> 待办任务: 逐行列出下列数据行中含有字符串“Violino”的每一行。

• • •

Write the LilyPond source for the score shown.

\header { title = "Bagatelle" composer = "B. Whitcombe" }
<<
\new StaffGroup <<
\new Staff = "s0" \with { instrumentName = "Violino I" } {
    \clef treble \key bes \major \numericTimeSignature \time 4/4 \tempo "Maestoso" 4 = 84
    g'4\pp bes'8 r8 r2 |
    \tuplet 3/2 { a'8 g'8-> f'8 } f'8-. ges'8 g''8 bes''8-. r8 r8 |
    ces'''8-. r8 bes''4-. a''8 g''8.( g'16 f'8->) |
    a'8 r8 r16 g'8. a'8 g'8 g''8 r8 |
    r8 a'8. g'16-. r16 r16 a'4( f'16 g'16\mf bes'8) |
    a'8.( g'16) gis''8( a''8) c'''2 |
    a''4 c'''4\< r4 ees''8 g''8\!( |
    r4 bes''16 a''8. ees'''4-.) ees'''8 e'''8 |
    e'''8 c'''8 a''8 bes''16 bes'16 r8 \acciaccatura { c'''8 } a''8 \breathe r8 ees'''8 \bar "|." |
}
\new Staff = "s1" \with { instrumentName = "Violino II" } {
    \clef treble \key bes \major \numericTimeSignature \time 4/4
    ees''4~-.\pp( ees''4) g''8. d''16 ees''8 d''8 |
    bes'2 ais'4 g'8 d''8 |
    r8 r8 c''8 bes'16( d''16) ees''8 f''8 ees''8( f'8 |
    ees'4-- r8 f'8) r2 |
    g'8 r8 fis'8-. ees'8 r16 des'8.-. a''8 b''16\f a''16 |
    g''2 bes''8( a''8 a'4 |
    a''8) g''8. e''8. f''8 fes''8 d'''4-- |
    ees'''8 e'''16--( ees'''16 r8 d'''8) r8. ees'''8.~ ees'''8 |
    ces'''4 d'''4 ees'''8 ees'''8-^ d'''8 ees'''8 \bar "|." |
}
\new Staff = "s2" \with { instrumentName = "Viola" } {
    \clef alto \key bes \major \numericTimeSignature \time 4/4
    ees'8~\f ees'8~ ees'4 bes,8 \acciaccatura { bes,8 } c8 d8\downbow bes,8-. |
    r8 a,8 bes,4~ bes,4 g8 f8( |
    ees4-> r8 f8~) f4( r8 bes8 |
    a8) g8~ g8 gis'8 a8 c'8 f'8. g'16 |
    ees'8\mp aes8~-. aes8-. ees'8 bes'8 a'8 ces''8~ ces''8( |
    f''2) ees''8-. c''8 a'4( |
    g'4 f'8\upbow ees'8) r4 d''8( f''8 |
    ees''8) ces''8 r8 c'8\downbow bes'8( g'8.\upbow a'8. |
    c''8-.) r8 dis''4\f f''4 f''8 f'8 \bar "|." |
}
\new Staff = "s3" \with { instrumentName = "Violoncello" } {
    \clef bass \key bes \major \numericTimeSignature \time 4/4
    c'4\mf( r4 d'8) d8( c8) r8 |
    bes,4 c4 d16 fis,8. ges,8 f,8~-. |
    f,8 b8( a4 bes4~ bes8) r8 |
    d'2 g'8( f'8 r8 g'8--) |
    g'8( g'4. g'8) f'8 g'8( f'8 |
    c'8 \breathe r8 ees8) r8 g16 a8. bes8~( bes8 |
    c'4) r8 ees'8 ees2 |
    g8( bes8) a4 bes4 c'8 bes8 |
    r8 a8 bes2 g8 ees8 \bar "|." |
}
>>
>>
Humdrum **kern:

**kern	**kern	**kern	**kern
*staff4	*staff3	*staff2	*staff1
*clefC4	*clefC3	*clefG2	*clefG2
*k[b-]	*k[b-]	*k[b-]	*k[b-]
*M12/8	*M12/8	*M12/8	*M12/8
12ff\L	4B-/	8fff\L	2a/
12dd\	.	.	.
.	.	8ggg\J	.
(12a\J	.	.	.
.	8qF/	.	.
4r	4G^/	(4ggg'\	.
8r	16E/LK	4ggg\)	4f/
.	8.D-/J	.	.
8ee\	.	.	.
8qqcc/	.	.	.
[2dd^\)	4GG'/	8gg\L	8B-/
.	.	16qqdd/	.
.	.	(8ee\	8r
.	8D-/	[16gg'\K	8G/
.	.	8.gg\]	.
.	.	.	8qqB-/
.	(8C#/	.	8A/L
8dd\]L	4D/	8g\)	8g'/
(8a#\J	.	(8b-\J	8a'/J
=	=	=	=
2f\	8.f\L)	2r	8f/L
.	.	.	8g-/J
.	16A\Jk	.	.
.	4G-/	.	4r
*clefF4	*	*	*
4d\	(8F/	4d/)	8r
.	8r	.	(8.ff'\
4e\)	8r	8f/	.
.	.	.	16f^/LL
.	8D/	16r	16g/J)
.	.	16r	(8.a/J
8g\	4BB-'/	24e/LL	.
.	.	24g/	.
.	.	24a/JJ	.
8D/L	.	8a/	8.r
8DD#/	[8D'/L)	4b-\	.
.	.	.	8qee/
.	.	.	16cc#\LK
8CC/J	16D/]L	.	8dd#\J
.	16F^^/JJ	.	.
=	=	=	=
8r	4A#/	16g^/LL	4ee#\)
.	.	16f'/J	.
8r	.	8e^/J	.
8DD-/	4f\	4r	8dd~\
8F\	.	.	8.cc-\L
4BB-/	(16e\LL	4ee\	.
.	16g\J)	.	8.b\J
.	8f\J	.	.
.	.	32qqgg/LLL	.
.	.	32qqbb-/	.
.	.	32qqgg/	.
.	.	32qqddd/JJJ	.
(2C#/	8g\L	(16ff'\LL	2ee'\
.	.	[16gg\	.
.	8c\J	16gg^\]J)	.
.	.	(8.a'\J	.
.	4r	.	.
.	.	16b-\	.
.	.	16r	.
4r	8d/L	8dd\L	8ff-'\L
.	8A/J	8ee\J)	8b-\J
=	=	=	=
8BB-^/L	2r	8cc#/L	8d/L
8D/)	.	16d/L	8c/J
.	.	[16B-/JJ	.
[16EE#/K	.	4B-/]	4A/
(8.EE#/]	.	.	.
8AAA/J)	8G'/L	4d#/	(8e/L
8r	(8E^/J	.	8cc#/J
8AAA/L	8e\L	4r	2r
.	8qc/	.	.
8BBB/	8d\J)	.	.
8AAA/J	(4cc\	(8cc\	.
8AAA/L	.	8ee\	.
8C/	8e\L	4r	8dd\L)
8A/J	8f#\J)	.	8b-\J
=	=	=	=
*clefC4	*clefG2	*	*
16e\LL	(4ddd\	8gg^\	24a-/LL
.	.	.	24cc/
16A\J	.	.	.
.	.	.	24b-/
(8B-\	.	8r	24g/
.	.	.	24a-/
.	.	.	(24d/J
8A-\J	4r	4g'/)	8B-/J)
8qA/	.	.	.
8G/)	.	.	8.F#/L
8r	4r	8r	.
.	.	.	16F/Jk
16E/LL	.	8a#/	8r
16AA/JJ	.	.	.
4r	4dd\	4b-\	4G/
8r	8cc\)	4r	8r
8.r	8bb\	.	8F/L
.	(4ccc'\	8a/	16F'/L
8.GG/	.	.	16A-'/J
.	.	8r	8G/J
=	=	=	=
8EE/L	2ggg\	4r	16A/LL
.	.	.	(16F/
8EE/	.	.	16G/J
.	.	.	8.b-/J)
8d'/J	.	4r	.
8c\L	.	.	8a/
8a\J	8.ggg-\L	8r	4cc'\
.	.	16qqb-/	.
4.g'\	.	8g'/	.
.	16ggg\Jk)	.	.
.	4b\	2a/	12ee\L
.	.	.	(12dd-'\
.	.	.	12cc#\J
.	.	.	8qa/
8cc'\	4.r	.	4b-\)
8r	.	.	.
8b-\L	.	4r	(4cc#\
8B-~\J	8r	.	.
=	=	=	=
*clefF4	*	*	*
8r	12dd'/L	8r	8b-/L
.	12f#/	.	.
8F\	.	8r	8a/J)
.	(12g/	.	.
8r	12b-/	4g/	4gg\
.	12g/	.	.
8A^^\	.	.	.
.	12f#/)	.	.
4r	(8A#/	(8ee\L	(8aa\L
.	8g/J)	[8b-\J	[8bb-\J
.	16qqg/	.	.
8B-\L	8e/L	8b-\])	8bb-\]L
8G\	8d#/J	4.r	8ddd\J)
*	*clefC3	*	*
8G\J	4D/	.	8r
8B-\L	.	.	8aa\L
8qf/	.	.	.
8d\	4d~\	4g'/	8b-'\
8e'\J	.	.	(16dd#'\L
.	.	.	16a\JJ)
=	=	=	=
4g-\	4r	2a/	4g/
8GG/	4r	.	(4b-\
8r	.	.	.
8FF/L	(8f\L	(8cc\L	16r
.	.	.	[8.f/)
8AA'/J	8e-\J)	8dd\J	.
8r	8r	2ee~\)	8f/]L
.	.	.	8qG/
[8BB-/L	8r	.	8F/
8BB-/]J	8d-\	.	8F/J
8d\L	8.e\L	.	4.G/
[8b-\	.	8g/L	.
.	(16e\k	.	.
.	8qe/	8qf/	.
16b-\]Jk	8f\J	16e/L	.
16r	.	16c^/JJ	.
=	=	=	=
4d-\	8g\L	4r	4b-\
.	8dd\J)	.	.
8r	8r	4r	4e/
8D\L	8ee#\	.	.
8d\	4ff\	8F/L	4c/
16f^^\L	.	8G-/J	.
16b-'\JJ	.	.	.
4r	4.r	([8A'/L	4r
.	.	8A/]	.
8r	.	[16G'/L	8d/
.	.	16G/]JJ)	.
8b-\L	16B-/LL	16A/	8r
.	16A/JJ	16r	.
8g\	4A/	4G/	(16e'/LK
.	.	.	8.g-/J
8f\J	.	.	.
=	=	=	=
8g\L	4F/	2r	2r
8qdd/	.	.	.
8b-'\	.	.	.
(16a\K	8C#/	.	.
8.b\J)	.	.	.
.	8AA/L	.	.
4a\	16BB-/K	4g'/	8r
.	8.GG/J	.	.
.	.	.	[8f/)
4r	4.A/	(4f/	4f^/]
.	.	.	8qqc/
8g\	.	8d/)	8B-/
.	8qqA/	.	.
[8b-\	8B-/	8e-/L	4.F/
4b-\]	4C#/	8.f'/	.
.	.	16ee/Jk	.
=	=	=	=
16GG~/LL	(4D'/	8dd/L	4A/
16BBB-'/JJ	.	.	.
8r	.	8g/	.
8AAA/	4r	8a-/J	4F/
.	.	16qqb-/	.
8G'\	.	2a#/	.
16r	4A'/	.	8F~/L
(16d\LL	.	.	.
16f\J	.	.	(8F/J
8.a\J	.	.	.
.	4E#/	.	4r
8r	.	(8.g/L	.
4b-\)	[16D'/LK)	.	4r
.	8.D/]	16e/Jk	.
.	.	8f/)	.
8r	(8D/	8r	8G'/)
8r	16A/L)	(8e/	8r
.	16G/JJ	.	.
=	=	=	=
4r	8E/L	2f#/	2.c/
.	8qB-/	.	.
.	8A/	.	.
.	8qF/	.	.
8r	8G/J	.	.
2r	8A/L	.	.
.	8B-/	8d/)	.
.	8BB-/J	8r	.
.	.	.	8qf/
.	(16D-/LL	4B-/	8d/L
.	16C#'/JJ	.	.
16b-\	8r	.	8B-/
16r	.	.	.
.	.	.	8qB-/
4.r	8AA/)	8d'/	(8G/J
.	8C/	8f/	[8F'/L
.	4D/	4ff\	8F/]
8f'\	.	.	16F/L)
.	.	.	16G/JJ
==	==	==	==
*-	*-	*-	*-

• • •

> 答案如下:
\new Staff = "s0" \with { instrumentName = "Violino I" } {
\new Staff = "s1" \with { instrumentName = "Violino II" } {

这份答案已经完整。